-- DIRECTIONS --
Copy the rows below exactly as they appear, keeping every line.

-- Collected data entries --
□ □ □ □

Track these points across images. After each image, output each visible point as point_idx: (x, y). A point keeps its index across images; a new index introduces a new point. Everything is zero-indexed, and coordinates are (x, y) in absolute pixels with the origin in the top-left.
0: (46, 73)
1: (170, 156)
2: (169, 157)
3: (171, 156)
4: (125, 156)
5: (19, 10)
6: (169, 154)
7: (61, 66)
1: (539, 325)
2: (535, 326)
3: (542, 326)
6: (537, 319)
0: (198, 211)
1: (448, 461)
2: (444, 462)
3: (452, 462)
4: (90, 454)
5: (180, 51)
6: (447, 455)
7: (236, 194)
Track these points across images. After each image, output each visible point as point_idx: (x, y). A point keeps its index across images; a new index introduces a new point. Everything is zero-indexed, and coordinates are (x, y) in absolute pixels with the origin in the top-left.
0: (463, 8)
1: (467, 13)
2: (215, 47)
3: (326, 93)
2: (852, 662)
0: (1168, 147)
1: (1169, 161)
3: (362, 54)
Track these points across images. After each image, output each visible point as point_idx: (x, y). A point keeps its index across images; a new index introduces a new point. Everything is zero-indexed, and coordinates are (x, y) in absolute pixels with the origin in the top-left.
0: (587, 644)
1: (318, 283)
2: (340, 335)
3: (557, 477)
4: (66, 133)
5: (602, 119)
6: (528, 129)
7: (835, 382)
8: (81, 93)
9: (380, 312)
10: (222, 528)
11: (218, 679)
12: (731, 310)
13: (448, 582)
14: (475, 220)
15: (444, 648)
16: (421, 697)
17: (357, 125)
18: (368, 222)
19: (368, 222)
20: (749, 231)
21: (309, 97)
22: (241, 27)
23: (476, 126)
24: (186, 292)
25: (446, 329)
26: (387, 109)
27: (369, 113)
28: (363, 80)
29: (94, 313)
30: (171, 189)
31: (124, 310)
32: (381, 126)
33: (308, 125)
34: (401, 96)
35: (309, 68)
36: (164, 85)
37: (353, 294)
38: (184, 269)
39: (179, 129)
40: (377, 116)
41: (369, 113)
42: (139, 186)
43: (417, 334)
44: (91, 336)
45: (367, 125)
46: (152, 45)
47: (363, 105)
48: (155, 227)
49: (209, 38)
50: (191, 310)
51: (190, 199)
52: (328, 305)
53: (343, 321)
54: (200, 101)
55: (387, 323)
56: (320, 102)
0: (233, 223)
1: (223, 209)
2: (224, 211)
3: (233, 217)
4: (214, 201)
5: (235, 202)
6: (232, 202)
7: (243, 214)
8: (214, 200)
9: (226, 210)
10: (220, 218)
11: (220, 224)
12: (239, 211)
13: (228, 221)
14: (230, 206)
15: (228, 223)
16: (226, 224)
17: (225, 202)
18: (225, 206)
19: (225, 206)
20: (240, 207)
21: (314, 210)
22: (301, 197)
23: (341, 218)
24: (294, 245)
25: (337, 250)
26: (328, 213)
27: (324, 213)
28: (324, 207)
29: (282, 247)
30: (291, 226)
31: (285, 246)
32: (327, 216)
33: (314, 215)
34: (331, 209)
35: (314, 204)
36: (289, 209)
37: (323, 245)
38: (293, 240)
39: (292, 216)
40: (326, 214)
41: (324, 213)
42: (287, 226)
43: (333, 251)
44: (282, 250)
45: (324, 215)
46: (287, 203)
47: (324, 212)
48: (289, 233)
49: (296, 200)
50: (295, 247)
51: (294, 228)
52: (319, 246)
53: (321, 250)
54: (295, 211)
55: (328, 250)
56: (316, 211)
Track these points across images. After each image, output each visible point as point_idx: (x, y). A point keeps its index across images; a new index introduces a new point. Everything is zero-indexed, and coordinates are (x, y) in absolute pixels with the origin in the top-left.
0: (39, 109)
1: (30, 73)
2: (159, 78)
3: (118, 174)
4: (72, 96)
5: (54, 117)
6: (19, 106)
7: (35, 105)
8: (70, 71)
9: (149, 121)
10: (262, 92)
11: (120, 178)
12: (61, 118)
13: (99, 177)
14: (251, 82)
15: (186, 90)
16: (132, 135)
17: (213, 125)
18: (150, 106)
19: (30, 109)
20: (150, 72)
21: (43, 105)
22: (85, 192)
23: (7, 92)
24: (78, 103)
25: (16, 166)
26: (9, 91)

□ □ □ □

-- THE REPLY --
Track these points across images. After each image, output each visible point as point_idx: (x, y). A point keeps its index across images; a new index introduces a new point. Everything is zero-indexed, and coordinates are (x, y) in absolute pixels with the origin in the top-left.
0: (46, 73)
1: (170, 156)
2: (169, 157)
3: (171, 156)
4: (125, 156)
5: (19, 10)
6: (169, 154)
7: (61, 66)
1: (539, 325)
2: (535, 326)
3: (542, 326)
6: (537, 319)
0: (198, 211)
1: (448, 461)
2: (444, 462)
3: (452, 462)
4: (90, 454)
5: (180, 51)
6: (447, 455)
7: (236, 194)
Track these points across images. After each image, output each visible point as point_idx: (x, y). A point keeps its index across images; a new index introduces a new point. Everything is zero-indexed, and coordinates are (x, y) in absolute pixels with the origin in the top-left.
0: (463, 8)
1: (467, 13)
2: (215, 47)
3: (326, 93)
2: (852, 662)
0: (1168, 147)
1: (1169, 161)
3: (362, 54)
Track these points across images. After each image, output each visible point as point_idx: (x, y). A point keeps its index across images; a new index introduces a new point. Everything is zero-indexed, and coordinates are (x, y) in absolute pixels with the origin in the top-left.
0: (587, 644)
1: (318, 283)
2: (340, 335)
3: (557, 477)
4: (66, 133)
5: (602, 119)
6: (528, 129)
7: (835, 382)
8: (81, 93)
9: (380, 312)
10: (222, 528)
11: (218, 679)
12: (731, 310)
13: (448, 582)
14: (475, 220)
15: (444, 648)
16: (421, 697)
17: (357, 125)
18: (368, 222)
19: (368, 222)
20: (749, 231)
21: (309, 97)
22: (241, 27)
23: (476, 126)
24: (186, 292)
25: (446, 329)
26: (387, 109)
27: (369, 113)
28: (363, 80)
29: (94, 313)
30: (171, 189)
31: (124, 310)
32: (381, 126)
33: (308, 125)
34: (401, 96)
35: (309, 68)
36: (164, 85)
37: (353, 294)
38: (184, 269)
39: (179, 129)
40: (377, 116)
41: (369, 113)
42: (139, 186)
43: (417, 334)
44: (91, 336)
45: (367, 125)
46: (152, 45)
47: (363, 105)
48: (155, 227)
49: (209, 38)
50: (191, 310)
51: (190, 199)
52: (328, 305)
53: (343, 321)
54: (200, 101)
55: (387, 323)
56: (320, 102)
0: (233, 223)
1: (223, 209)
2: (224, 211)
3: (233, 217)
4: (214, 201)
5: (235, 202)
6: (232, 202)
7: (243, 214)
8: (214, 200)
9: (226, 210)
10: (220, 218)
11: (220, 224)
12: (239, 211)
13: (228, 221)
14: (230, 206)
15: (228, 223)
16: (226, 224)
17: (225, 202)
18: (225, 206)
19: (225, 206)
20: (240, 207)
21: (314, 210)
22: (301, 197)
23: (341, 218)
24: (294, 245)
25: (337, 250)
26: (328, 213)
27: (324, 213)
28: (324, 207)
29: (282, 247)
30: (291, 226)
31: (285, 246)
32: (327, 216)
33: (314, 215)
34: (331, 209)
35: (314, 204)
36: (289, 209)
37: (323, 245)
38: (293, 240)
39: (292, 216)
40: (326, 214)
41: (324, 213)
42: (287, 226)
43: (333, 251)
44: (282, 250)
45: (324, 215)
46: (287, 203)
47: (324, 212)
48: (289, 233)
49: (296, 200)
50: (295, 247)
51: (294, 228)
52: (319, 246)
53: (321, 250)
54: (295, 211)
55: (328, 250)
56: (316, 211)
Track these points across images. After each image, output each visible point as point_idx: (x, y). A point keeps its index across images; a new index introduces a new point. Everything is zero-indexed, and coordinates are (x, y) in absolute pixels with the origin in the top-left.
0: (39, 109)
1: (30, 73)
2: (159, 78)
3: (118, 174)
4: (72, 96)
5: (54, 117)
6: (19, 106)
7: (35, 105)
8: (70, 71)
9: (149, 121)
10: (262, 92)
11: (120, 178)
12: (61, 118)
13: (99, 177)
14: (251, 82)
15: (186, 90)
16: (132, 135)
17: (213, 125)
18: (150, 106)
19: (30, 109)
20: (150, 72)
21: (43, 105)
22: (85, 192)
23: (7, 92)
24: (78, 103)
25: (16, 166)
26: (9, 91)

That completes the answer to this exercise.